> [Exercise details]:
Produce an exact copy of the lines from the line containing "List objects with" through the last line of the entries below, and only those lines.

--

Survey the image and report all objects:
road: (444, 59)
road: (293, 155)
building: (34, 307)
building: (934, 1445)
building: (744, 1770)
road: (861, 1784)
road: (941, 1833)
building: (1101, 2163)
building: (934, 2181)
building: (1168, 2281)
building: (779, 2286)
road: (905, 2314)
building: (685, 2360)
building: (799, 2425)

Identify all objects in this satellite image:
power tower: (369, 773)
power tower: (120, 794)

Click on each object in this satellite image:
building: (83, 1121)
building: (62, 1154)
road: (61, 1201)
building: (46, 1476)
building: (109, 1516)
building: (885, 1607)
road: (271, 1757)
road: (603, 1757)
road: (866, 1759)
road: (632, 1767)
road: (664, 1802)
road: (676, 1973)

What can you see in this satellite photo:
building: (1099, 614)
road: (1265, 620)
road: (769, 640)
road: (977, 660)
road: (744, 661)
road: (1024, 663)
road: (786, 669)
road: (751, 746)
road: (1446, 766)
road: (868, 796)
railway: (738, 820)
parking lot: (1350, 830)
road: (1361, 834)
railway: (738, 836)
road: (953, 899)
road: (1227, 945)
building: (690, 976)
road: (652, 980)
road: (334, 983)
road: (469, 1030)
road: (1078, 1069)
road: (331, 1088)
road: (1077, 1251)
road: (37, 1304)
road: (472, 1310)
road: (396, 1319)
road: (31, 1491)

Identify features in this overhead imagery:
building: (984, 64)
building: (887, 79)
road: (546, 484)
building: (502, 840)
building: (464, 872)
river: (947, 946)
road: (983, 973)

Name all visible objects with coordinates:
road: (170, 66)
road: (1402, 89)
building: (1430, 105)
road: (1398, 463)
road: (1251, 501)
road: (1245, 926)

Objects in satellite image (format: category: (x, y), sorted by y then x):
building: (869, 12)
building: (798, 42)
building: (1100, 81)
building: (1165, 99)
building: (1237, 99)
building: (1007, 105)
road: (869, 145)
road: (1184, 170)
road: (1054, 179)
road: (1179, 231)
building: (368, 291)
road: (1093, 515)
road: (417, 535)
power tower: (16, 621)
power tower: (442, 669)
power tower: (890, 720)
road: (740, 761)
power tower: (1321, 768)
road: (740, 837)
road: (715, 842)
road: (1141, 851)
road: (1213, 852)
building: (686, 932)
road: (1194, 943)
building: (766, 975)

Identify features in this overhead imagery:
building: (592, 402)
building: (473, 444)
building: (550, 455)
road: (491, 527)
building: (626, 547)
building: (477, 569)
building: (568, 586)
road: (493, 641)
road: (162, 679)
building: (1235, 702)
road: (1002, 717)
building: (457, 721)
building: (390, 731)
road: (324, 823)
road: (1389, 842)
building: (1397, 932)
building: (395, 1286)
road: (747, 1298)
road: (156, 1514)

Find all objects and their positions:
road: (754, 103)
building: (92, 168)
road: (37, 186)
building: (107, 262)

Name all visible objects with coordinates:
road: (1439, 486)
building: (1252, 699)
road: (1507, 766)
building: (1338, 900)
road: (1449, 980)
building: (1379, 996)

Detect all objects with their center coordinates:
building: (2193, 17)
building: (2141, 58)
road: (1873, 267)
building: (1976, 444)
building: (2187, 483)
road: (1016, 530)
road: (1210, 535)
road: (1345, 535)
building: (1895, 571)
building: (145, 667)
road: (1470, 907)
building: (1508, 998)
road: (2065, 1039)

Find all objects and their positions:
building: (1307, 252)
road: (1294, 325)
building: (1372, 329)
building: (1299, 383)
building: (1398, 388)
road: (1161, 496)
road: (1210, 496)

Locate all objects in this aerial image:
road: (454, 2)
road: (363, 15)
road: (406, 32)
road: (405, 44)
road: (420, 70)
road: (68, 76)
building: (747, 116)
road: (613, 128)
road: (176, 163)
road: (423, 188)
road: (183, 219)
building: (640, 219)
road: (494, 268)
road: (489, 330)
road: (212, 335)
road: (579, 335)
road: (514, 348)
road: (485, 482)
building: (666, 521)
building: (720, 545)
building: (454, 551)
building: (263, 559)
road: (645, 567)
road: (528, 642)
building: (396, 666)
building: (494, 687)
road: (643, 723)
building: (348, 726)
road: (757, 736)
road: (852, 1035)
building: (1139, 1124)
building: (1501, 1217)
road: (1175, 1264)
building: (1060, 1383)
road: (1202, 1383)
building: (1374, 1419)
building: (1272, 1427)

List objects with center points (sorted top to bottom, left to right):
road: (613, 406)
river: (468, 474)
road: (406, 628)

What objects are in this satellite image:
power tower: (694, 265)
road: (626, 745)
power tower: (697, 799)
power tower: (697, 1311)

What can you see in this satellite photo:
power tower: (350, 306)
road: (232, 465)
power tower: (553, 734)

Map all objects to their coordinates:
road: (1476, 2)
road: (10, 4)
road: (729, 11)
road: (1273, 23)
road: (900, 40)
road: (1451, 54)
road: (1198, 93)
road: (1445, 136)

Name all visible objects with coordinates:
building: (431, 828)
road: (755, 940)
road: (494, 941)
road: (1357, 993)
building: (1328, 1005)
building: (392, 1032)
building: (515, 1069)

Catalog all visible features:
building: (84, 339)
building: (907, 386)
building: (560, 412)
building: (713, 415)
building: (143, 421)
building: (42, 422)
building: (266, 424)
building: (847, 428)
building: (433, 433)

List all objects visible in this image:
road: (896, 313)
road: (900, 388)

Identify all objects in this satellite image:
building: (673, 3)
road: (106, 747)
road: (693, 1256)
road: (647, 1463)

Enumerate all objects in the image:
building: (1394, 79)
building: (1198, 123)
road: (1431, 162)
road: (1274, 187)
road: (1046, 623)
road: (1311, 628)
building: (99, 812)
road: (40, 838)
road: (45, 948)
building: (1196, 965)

--

> [The answer]:
List objects with center points (sorted top to bottom, left to right):
road: (613, 406)
river: (468, 474)
road: (406, 628)

What objects are in this satellite image:
power tower: (694, 265)
road: (626, 745)
power tower: (697, 799)
power tower: (697, 1311)

What can you see in this satellite photo:
power tower: (350, 306)
road: (232, 465)
power tower: (553, 734)

Map all objects to their coordinates:
road: (1476, 2)
road: (10, 4)
road: (729, 11)
road: (1273, 23)
road: (900, 40)
road: (1451, 54)
road: (1198, 93)
road: (1445, 136)

Name all visible objects with coordinates:
building: (431, 828)
road: (755, 940)
road: (494, 941)
road: (1357, 993)
building: (1328, 1005)
building: (392, 1032)
building: (515, 1069)

Catalog all visible features:
building: (84, 339)
building: (907, 386)
building: (560, 412)
building: (713, 415)
building: (143, 421)
building: (42, 422)
building: (266, 424)
building: (847, 428)
building: (433, 433)

List all objects visible in this image:
road: (896, 313)
road: (900, 388)

Identify all objects in this satellite image:
building: (673, 3)
road: (106, 747)
road: (693, 1256)
road: (647, 1463)

Enumerate all objects in the image:
building: (1394, 79)
building: (1198, 123)
road: (1431, 162)
road: (1274, 187)
road: (1046, 623)
road: (1311, 628)
building: (99, 812)
road: (40, 838)
road: (45, 948)
building: (1196, 965)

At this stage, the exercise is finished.